Directions: Here is the task for the records below: repeat exactly the lines from the one with "blue fish [250,223,321,244] -> none" to the one with "none -> yellow ball [45,347,96,396]", both included, and nothing else.

(Records from a dataset)
______

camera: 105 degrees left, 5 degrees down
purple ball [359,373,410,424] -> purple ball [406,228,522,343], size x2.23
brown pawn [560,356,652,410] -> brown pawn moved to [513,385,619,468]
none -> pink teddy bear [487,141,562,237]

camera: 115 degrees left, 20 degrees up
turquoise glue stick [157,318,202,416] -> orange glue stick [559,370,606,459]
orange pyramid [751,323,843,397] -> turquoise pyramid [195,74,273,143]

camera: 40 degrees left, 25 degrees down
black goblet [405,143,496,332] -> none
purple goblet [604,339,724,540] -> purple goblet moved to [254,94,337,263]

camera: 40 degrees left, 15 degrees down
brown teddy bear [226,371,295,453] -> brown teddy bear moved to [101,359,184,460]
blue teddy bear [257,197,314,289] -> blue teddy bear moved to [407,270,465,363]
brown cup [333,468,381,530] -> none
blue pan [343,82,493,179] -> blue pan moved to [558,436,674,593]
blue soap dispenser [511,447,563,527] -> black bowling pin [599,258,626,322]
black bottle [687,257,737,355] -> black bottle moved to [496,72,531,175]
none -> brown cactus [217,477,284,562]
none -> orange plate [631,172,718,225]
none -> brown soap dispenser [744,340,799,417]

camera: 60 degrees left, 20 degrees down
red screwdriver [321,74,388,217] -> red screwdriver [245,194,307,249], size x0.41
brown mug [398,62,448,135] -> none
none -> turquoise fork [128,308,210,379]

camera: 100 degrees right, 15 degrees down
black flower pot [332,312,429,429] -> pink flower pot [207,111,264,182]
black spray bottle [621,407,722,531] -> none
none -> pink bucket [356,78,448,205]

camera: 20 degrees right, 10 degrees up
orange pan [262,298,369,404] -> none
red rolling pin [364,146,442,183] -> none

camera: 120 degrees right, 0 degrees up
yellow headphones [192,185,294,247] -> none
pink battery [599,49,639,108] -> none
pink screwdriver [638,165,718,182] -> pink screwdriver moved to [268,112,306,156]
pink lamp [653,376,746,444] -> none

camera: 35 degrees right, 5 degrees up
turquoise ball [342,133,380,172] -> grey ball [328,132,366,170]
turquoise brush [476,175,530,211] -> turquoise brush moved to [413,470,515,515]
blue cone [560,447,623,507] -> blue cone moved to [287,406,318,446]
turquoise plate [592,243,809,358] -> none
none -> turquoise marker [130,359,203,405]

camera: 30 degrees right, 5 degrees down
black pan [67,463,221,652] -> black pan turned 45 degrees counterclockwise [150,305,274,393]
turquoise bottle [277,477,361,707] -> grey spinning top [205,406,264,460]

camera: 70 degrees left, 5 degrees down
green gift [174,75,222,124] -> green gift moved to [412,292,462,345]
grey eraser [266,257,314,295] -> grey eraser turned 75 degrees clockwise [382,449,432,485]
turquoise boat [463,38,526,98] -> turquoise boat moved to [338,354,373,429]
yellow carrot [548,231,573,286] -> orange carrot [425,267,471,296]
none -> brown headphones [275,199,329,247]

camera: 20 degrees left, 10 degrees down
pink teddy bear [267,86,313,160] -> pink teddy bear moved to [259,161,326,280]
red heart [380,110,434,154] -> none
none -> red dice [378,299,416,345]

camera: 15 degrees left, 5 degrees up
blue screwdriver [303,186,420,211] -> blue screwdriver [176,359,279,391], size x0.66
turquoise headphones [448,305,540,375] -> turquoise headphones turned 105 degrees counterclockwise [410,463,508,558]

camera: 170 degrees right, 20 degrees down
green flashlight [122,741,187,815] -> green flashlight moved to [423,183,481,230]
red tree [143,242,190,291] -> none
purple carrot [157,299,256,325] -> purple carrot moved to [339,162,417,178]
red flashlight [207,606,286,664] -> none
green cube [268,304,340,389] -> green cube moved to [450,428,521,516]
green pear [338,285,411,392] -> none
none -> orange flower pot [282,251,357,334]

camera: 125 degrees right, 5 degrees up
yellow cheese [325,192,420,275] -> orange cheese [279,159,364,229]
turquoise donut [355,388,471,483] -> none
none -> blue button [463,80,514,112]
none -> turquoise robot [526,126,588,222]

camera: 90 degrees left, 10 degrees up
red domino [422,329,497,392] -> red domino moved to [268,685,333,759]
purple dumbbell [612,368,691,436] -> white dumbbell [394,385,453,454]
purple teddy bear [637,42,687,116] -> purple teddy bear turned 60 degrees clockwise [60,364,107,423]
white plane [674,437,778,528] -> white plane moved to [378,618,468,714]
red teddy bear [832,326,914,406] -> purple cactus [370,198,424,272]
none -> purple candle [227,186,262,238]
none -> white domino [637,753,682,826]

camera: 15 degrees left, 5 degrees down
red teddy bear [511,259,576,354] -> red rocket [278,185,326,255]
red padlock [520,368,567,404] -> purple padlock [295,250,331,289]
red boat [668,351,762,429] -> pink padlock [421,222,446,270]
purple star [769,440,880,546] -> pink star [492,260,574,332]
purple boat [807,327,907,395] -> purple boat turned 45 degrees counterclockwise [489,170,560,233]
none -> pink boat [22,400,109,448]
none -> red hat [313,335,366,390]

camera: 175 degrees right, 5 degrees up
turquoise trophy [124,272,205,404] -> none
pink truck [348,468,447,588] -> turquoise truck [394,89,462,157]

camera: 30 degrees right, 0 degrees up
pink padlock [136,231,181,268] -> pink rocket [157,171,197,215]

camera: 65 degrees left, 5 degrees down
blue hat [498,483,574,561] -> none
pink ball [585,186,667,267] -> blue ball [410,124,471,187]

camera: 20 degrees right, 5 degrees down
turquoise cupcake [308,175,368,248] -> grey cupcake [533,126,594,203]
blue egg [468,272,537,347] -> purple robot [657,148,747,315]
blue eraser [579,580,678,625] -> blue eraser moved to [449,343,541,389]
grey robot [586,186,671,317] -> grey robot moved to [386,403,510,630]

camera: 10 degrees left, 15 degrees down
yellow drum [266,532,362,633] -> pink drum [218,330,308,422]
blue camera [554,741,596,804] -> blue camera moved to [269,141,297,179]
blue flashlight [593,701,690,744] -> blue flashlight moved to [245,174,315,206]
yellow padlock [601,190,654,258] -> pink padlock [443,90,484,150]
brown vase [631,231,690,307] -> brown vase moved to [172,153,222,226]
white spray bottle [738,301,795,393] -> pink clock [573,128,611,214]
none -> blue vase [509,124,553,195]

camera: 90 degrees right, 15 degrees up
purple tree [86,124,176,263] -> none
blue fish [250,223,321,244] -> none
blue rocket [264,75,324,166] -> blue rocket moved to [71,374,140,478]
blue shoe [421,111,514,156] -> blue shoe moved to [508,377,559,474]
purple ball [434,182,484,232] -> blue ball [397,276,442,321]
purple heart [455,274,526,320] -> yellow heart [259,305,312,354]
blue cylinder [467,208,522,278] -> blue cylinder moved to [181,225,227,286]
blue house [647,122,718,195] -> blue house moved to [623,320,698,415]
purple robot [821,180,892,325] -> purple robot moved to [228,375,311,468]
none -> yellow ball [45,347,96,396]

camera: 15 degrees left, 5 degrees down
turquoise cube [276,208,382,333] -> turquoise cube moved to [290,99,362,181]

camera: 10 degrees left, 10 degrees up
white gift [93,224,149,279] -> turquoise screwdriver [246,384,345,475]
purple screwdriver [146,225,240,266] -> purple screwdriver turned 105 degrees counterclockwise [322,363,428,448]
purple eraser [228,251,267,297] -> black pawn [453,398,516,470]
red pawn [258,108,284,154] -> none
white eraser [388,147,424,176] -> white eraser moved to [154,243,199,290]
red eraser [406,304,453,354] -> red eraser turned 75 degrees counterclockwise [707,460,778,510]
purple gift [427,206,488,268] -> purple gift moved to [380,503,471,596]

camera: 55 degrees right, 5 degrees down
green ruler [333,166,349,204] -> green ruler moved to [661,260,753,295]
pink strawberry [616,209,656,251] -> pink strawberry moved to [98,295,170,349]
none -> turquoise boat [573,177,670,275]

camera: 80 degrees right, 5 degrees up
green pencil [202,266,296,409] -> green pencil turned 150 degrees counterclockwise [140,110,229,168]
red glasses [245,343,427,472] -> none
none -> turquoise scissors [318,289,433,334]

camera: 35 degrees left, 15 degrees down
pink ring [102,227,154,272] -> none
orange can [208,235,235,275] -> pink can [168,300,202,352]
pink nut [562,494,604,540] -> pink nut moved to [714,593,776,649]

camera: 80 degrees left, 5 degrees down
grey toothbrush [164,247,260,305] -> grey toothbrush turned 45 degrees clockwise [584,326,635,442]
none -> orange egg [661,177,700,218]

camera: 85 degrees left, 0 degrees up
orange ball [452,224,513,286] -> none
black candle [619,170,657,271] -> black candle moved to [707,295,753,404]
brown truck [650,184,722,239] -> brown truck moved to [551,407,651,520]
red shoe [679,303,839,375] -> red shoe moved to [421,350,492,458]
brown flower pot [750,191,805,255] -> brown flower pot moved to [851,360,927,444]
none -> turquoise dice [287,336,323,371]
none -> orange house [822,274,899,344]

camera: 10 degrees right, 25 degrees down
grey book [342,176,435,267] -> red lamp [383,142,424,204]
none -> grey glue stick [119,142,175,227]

______

Response to this task:
blue fish [250,223,321,244] -> none
blue rocket [264,75,324,166] -> blue rocket moved to [71,374,140,478]
blue shoe [421,111,514,156] -> blue shoe moved to [508,377,559,474]
purple ball [434,182,484,232] -> blue ball [397,276,442,321]
purple heart [455,274,526,320] -> yellow heart [259,305,312,354]
blue cylinder [467,208,522,278] -> blue cylinder moved to [181,225,227,286]
blue house [647,122,718,195] -> blue house moved to [623,320,698,415]
purple robot [821,180,892,325] -> purple robot moved to [228,375,311,468]
none -> yellow ball [45,347,96,396]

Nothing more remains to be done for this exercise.